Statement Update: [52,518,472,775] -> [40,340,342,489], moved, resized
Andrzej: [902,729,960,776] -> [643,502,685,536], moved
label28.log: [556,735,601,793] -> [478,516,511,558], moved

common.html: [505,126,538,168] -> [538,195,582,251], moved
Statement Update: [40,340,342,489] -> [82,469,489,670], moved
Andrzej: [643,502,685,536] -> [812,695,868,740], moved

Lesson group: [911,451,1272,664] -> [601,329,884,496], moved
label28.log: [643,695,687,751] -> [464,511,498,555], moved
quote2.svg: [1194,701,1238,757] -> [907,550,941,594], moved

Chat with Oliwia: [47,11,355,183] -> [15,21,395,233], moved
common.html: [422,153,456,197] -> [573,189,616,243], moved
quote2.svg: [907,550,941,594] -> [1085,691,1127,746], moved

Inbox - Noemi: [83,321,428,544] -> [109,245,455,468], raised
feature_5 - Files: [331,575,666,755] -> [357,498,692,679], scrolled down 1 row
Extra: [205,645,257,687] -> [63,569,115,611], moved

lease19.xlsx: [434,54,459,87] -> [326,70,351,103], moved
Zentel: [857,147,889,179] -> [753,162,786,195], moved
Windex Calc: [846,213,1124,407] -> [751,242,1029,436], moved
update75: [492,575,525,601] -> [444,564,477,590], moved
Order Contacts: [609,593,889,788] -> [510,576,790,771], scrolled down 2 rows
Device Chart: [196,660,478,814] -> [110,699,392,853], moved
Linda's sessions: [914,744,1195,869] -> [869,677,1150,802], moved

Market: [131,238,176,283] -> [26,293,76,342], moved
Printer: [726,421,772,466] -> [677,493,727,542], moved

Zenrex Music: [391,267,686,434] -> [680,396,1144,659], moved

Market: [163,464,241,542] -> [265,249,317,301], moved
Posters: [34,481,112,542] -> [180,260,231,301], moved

+++

> [Directions]:
Output the entries above word for word.

> [Answer below]:
Statement Update: [52,518,472,775] -> [40,340,342,489], moved, resized
Andrzej: [902,729,960,776] -> [643,502,685,536], moved
label28.log: [556,735,601,793] -> [478,516,511,558], moved

common.html: [505,126,538,168] -> [538,195,582,251], moved
Statement Update: [40,340,342,489] -> [82,469,489,670], moved
Andrzej: [643,502,685,536] -> [812,695,868,740], moved

Lesson group: [911,451,1272,664] -> [601,329,884,496], moved
label28.log: [643,695,687,751] -> [464,511,498,555], moved
quote2.svg: [1194,701,1238,757] -> [907,550,941,594], moved

Chat with Oliwia: [47,11,355,183] -> [15,21,395,233], moved
common.html: [422,153,456,197] -> [573,189,616,243], moved
quote2.svg: [907,550,941,594] -> [1085,691,1127,746], moved

Inbox - Noemi: [83,321,428,544] -> [109,245,455,468], raised
feature_5 - Files: [331,575,666,755] -> [357,498,692,679], scrolled down 1 row
Extra: [205,645,257,687] -> [63,569,115,611], moved

lease19.xlsx: [434,54,459,87] -> [326,70,351,103], moved
Zentel: [857,147,889,179] -> [753,162,786,195], moved
Windex Calc: [846,213,1124,407] -> [751,242,1029,436], moved
update75: [492,575,525,601] -> [444,564,477,590], moved
Order Contacts: [609,593,889,788] -> [510,576,790,771], scrolled down 2 rows
Device Chart: [196,660,478,814] -> [110,699,392,853], moved
Linda's sessions: [914,744,1195,869] -> [869,677,1150,802], moved

Market: [131,238,176,283] -> [26,293,76,342], moved
Printer: [726,421,772,466] -> [677,493,727,542], moved

Zenrex Music: [391,267,686,434] -> [680,396,1144,659], moved

Market: [163,464,241,542] -> [265,249,317,301], moved
Posters: [34,481,112,542] -> [180,260,231,301], moved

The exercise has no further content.